**Job**
Copy the text lines of the items below word for word, leaving out the pictures.

**Given records**
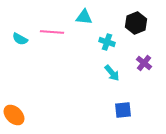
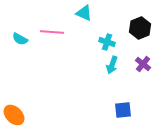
cyan triangle: moved 4 px up; rotated 18 degrees clockwise
black hexagon: moved 4 px right, 5 px down
purple cross: moved 1 px left, 1 px down
cyan arrow: moved 8 px up; rotated 60 degrees clockwise
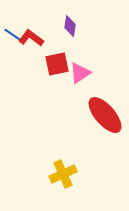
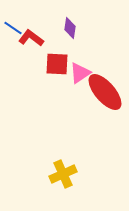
purple diamond: moved 2 px down
blue line: moved 7 px up
red square: rotated 15 degrees clockwise
red ellipse: moved 23 px up
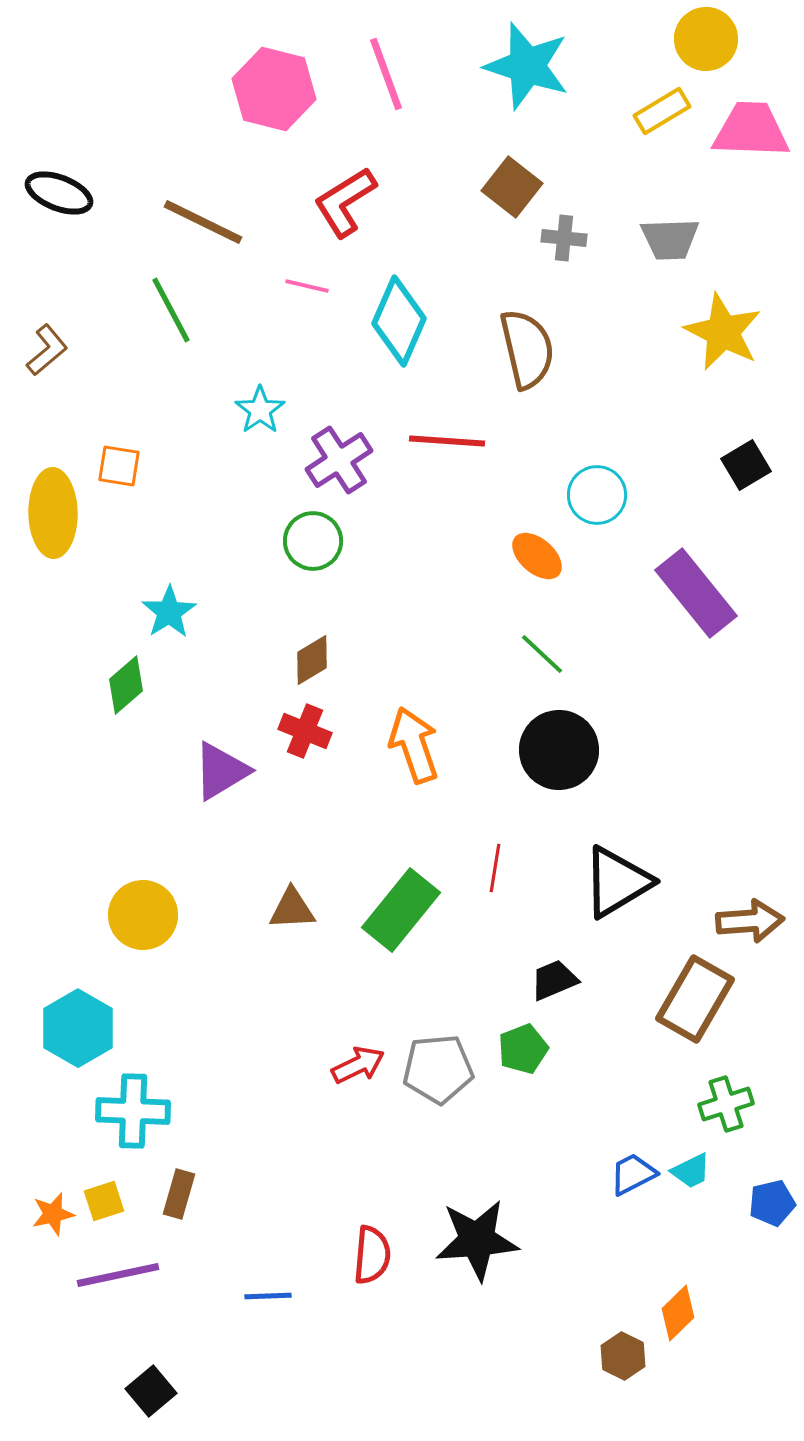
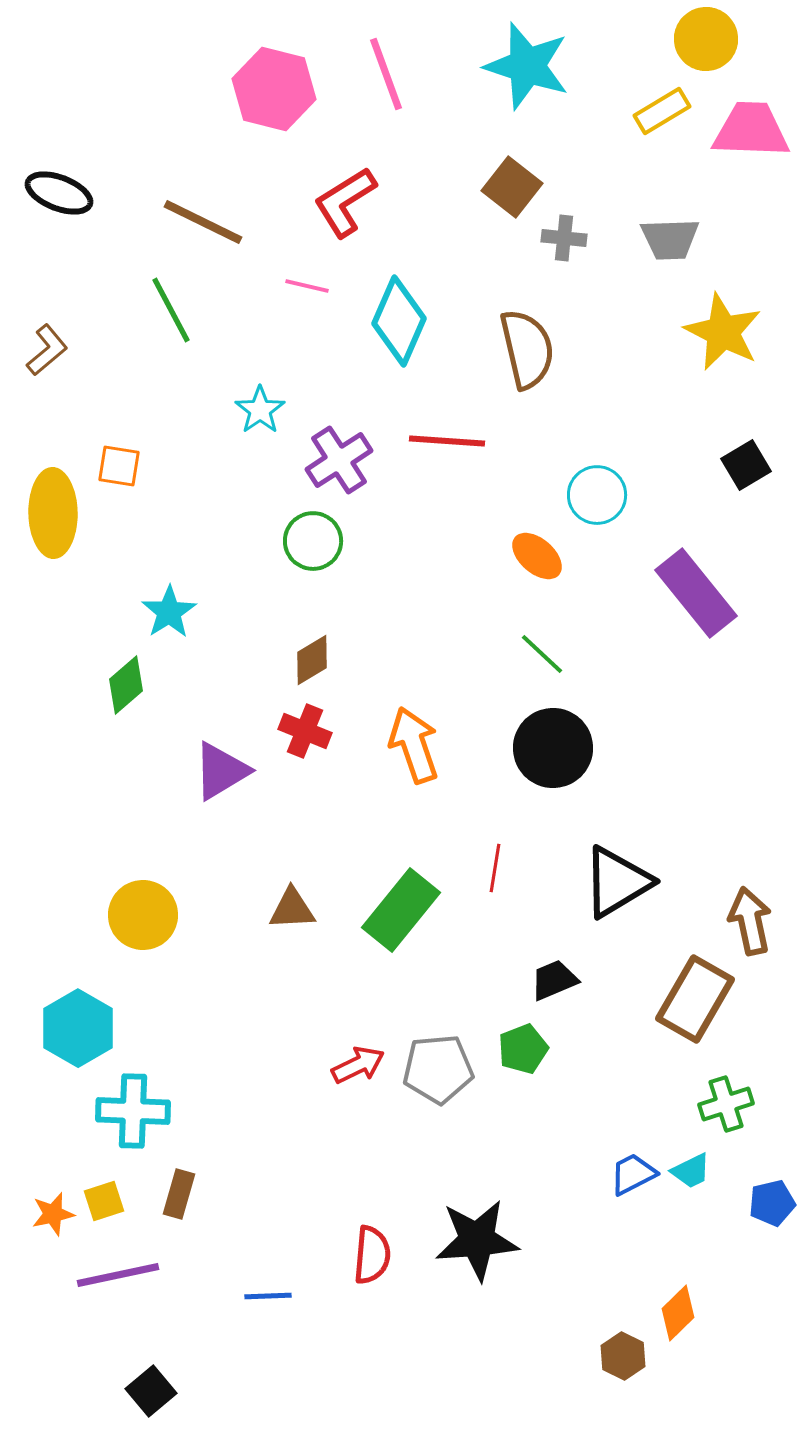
black circle at (559, 750): moved 6 px left, 2 px up
brown arrow at (750, 921): rotated 98 degrees counterclockwise
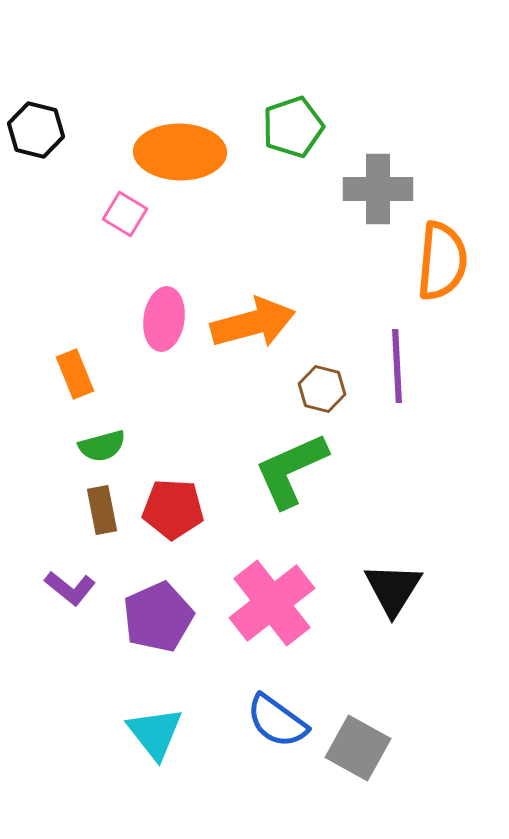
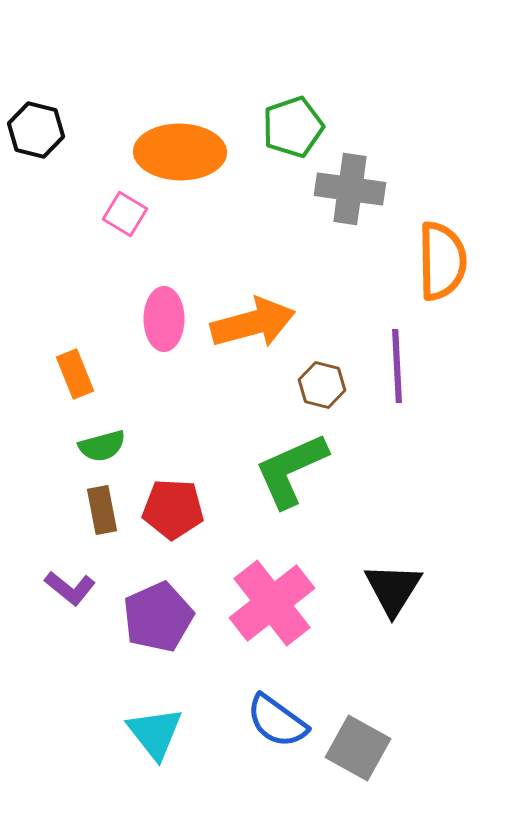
gray cross: moved 28 px left; rotated 8 degrees clockwise
orange semicircle: rotated 6 degrees counterclockwise
pink ellipse: rotated 8 degrees counterclockwise
brown hexagon: moved 4 px up
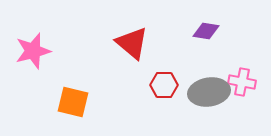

**Task response**
cyan triangle: moved 4 px up; rotated 18 degrees clockwise
black hexagon: moved 4 px right, 5 px down
purple cross: moved 1 px left, 1 px down
cyan arrow: moved 8 px up; rotated 60 degrees clockwise
purple diamond: moved 2 px down
blue line: moved 7 px up
red square: rotated 15 degrees clockwise
red ellipse: moved 23 px up
black circle at (559, 750): moved 6 px left, 2 px up
brown arrow at (750, 921): rotated 98 degrees counterclockwise
gray cross: moved 28 px left; rotated 8 degrees clockwise
orange semicircle: rotated 6 degrees counterclockwise
pink ellipse: rotated 8 degrees counterclockwise
brown hexagon: moved 4 px up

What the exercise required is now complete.